**Recorded data**

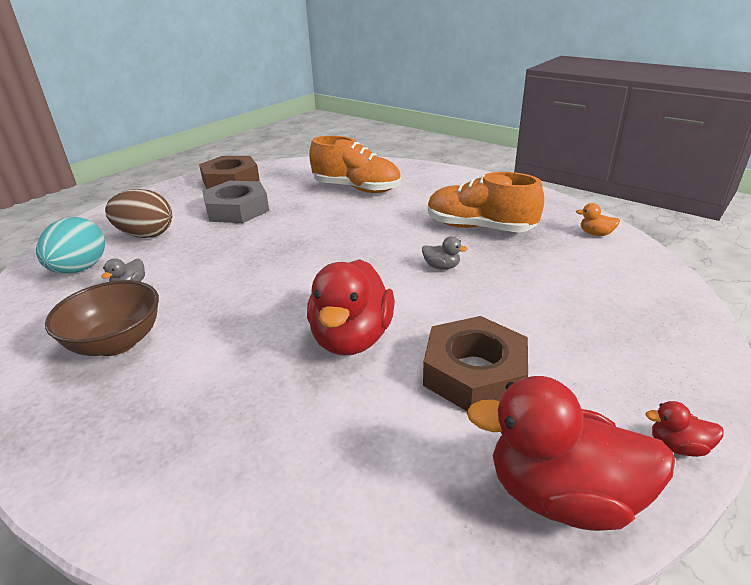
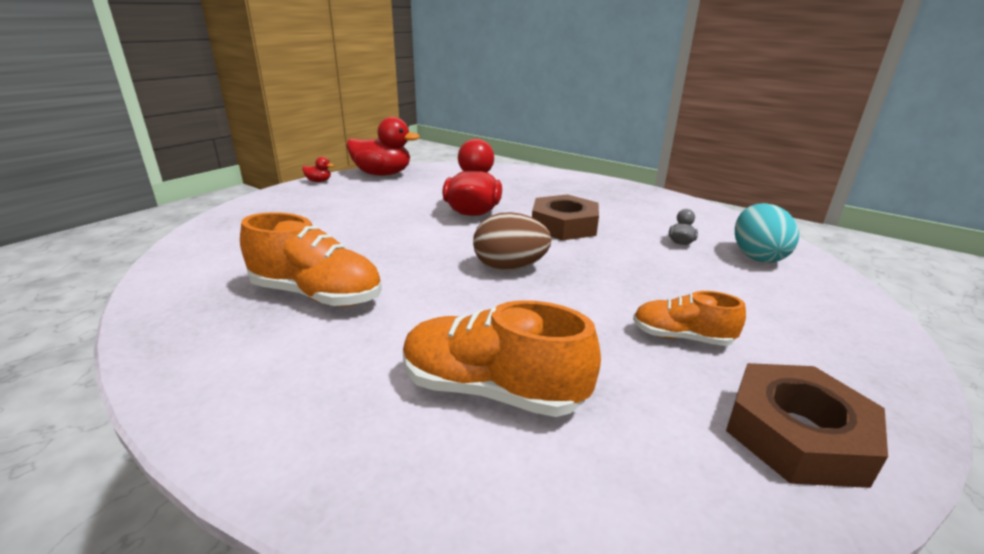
camera: 175 degrees right, 5 degrees down
(116, 343) = (634, 212): brown bowl -> none
(146, 235) = (754, 294): brown egg -> brown egg (509, 267)
(237, 209) = (681, 337): grey nut -> orange shoe
(441, 267) = (390, 252): grey duck -> none
(474, 373) = (398, 199): brown nut -> brown nut (564, 225)
(595, 234) = (181, 284): orange duck -> none

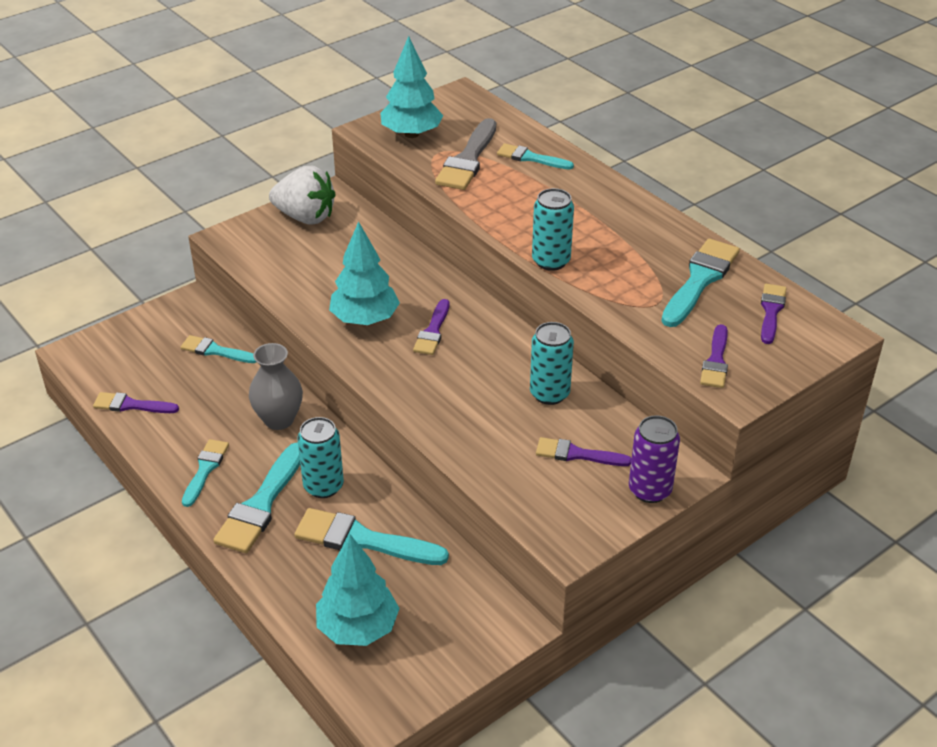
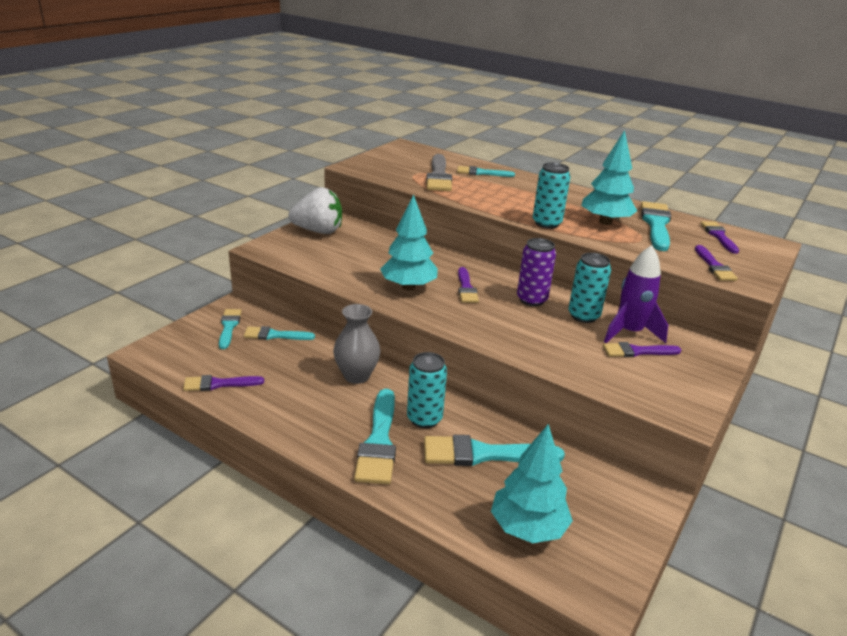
camera: 20 degrees left, 10 degrees down
(205, 469) = (313, 423): turquoise brush -> turquoise brush (229, 327)
(411, 134) = (387, 166): turquoise tree -> turquoise tree (605, 222)
(589, 426) = (629, 332): none -> purple rocket
(650, 490) = (709, 367): purple can -> purple can (531, 300)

**Task instructions**
Nothing but the pictures is to be left out; the rest of the listing should be copied exactly.

**Response to this exercise**
camera: 175 degrees right, 5 degrees down
(116, 343) = (634, 212): brown bowl -> none
(146, 235) = (754, 294): brown egg -> brown egg (509, 267)
(237, 209) = (681, 337): grey nut -> orange shoe
(441, 267) = (390, 252): grey duck -> none
(474, 373) = (398, 199): brown nut -> brown nut (564, 225)
(595, 234) = (181, 284): orange duck -> none

camera: 20 degrees left, 10 degrees down
(205, 469) = (313, 423): turquoise brush -> turquoise brush (229, 327)
(411, 134) = (387, 166): turquoise tree -> turquoise tree (605, 222)
(589, 426) = (629, 332): none -> purple rocket
(650, 490) = (709, 367): purple can -> purple can (531, 300)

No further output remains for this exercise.